(Records supplied Opens)
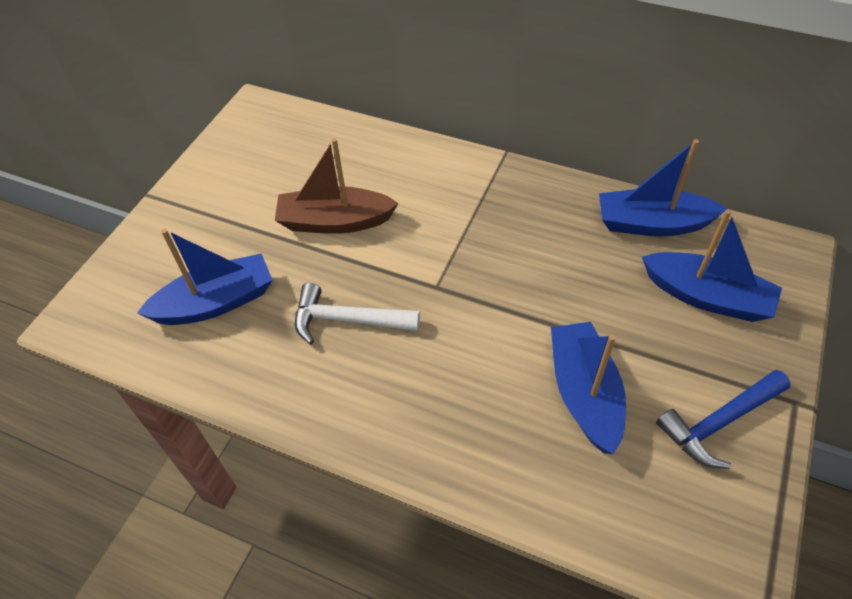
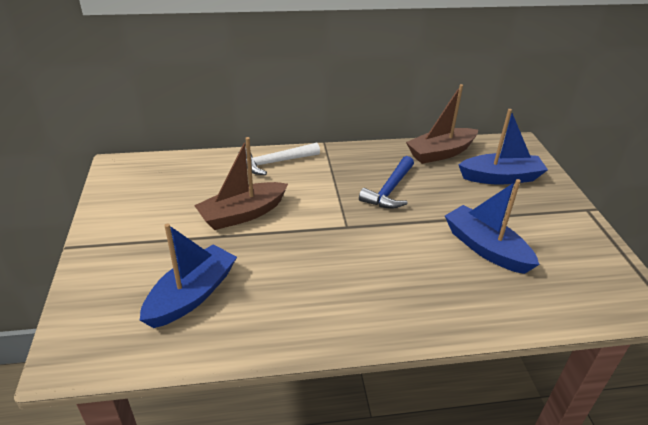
camera: 35 degrees left, 15 degrees down
white hammer [295,283,420,344] -> white hammer moved to [245,143,320,175]
blue boat [599,139,727,236] -> brown boat [406,84,478,164]
blue hammer [656,370,791,469] -> blue hammer moved to [359,156,414,209]

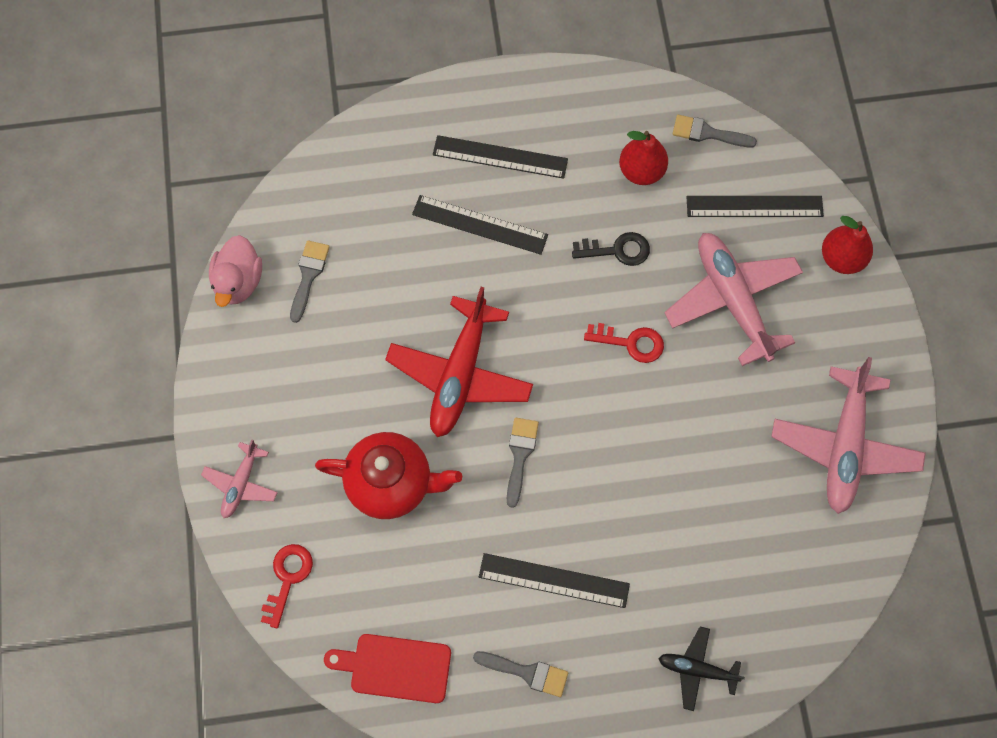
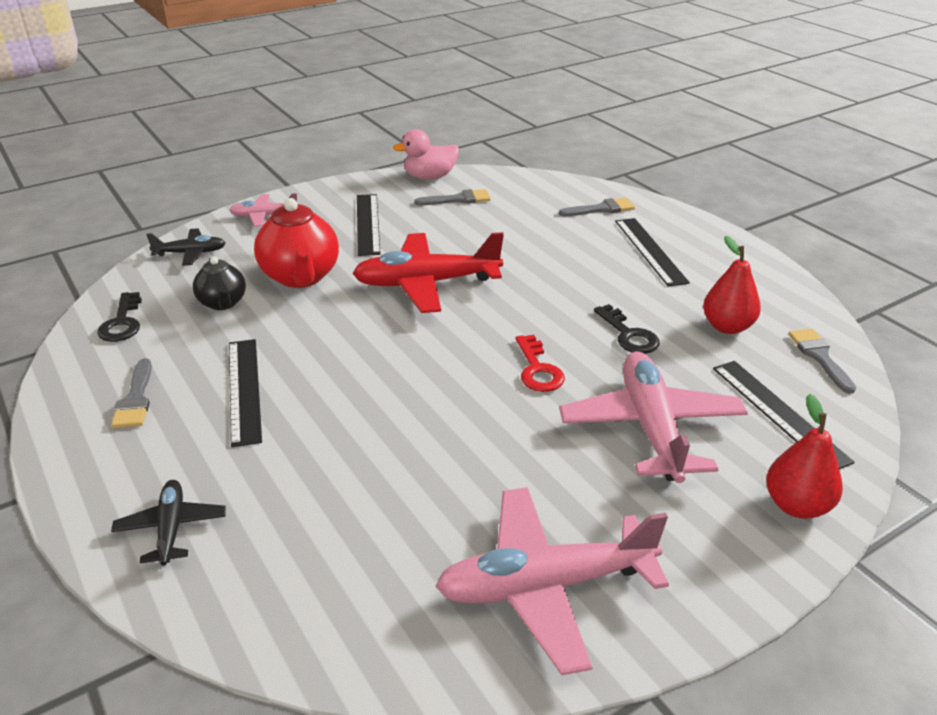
camera: 65 degrees right, 35 degrees down
red key [261,544,313,628] -> black plane [146,228,225,266]
red cutting board [324,634,451,703] -> black key [97,292,142,342]
black ruler [412,195,548,255] -> black ruler moved to [357,194,380,256]
grey brush [507,418,539,508] -> grey brush moved to [559,198,635,216]
pink plane [664,233,803,366] -> pink plane turned 45 degrees counterclockwise [559,352,748,483]
none -> black teapot [193,256,246,310]

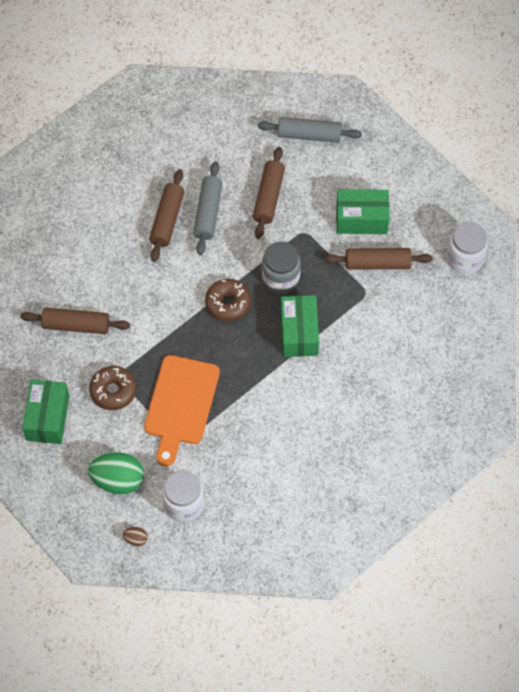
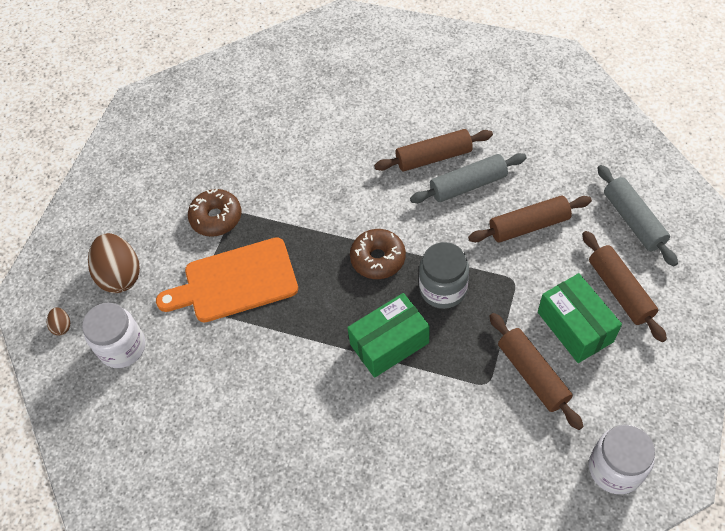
camera: 65 degrees right, 5 degrees down
brown rolling pin [20,308,130,334] -> brown rolling pin moved to [582,231,667,342]
green box [22,379,69,444] -> none
green egg [88,452,144,494] -> brown egg [88,233,140,293]

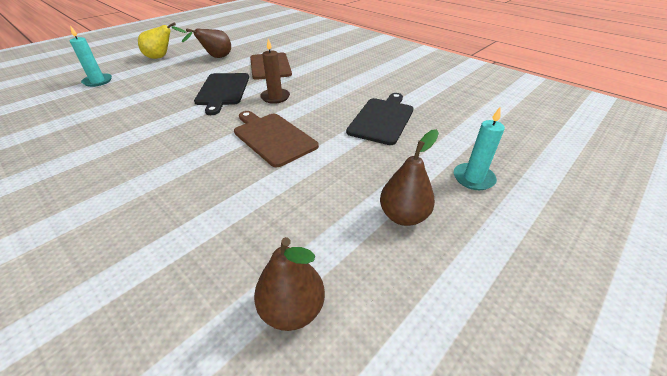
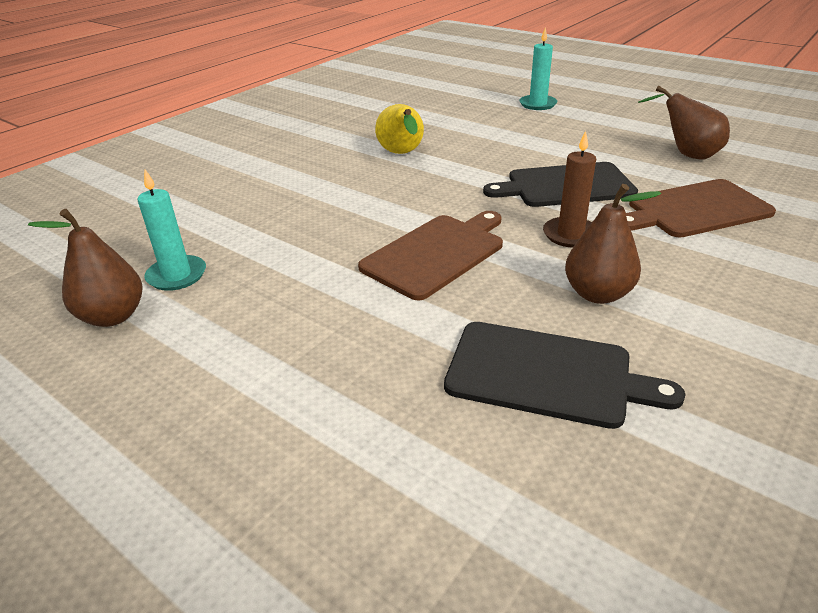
camera: 85 degrees right, 5 degrees down
yellow pear [138,22,187,59] -> yellow pear moved to [375,104,424,154]
brown pear [380,129,439,226] -> brown pear moved to [565,184,661,304]
turquoise candle [454,107,505,190] -> turquoise candle moved to [137,170,206,291]

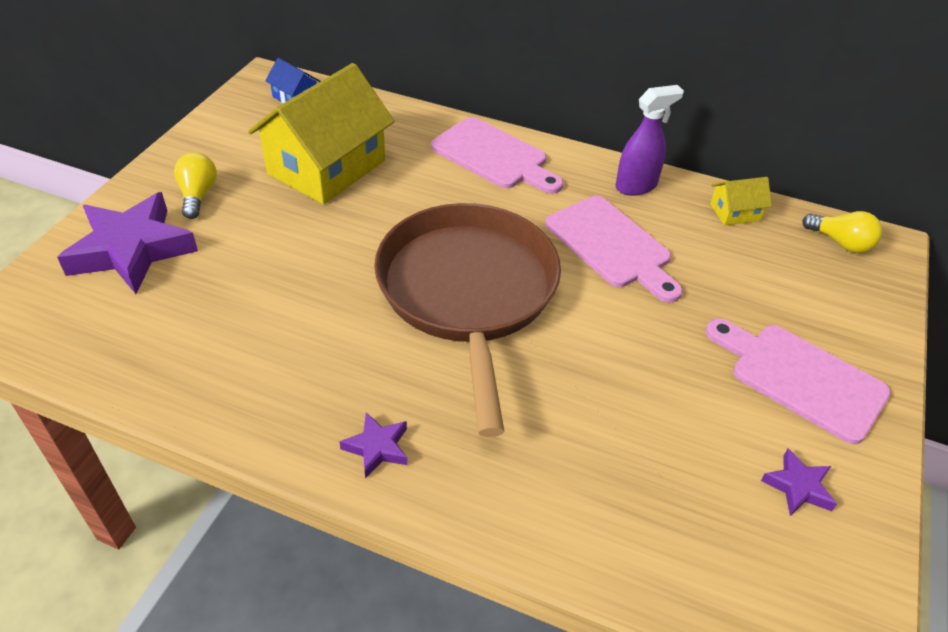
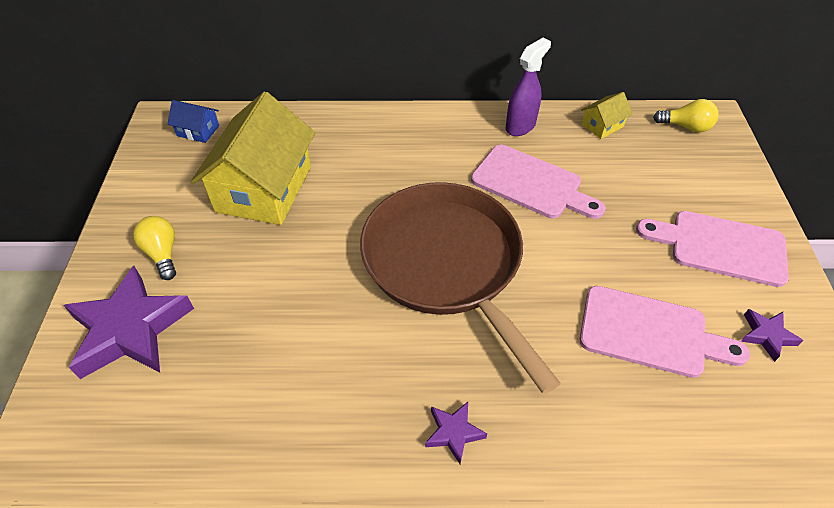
camera: 20 degrees left, 5 degrees up
pink cutting board [431,117,563,194] -> pink cutting board moved to [580,286,750,378]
(Records supplied Closes)
What is needed is an exact copy of the data, with the pictures removed.

camera: 35 degrees left, 15 degrees down
white hammer [295,283,420,344] -> white hammer moved to [245,143,320,175]
blue boat [599,139,727,236] -> brown boat [406,84,478,164]
blue hammer [656,370,791,469] -> blue hammer moved to [359,156,414,209]

camera: 65 degrees right, 35 degrees down
red key [261,544,313,628] -> black plane [146,228,225,266]
red cutting board [324,634,451,703] -> black key [97,292,142,342]
black ruler [412,195,548,255] -> black ruler moved to [357,194,380,256]
grey brush [507,418,539,508] -> grey brush moved to [559,198,635,216]
pink plane [664,233,803,366] -> pink plane turned 45 degrees counterclockwise [559,352,748,483]
none -> black teapot [193,256,246,310]

camera: 65 degrees right, 5 degrees down
brown rolling pin [20,308,130,334] -> brown rolling pin moved to [582,231,667,342]
green box [22,379,69,444] -> none
green egg [88,452,144,494] -> brown egg [88,233,140,293]

camera: 85 degrees right, 5 degrees down
yellow pear [138,22,187,59] -> yellow pear moved to [375,104,424,154]
brown pear [380,129,439,226] -> brown pear moved to [565,184,661,304]
turquoise candle [454,107,505,190] -> turquoise candle moved to [137,170,206,291]

camera: 20 degrees left, 5 degrees up
pink cutting board [431,117,563,194] -> pink cutting board moved to [580,286,750,378]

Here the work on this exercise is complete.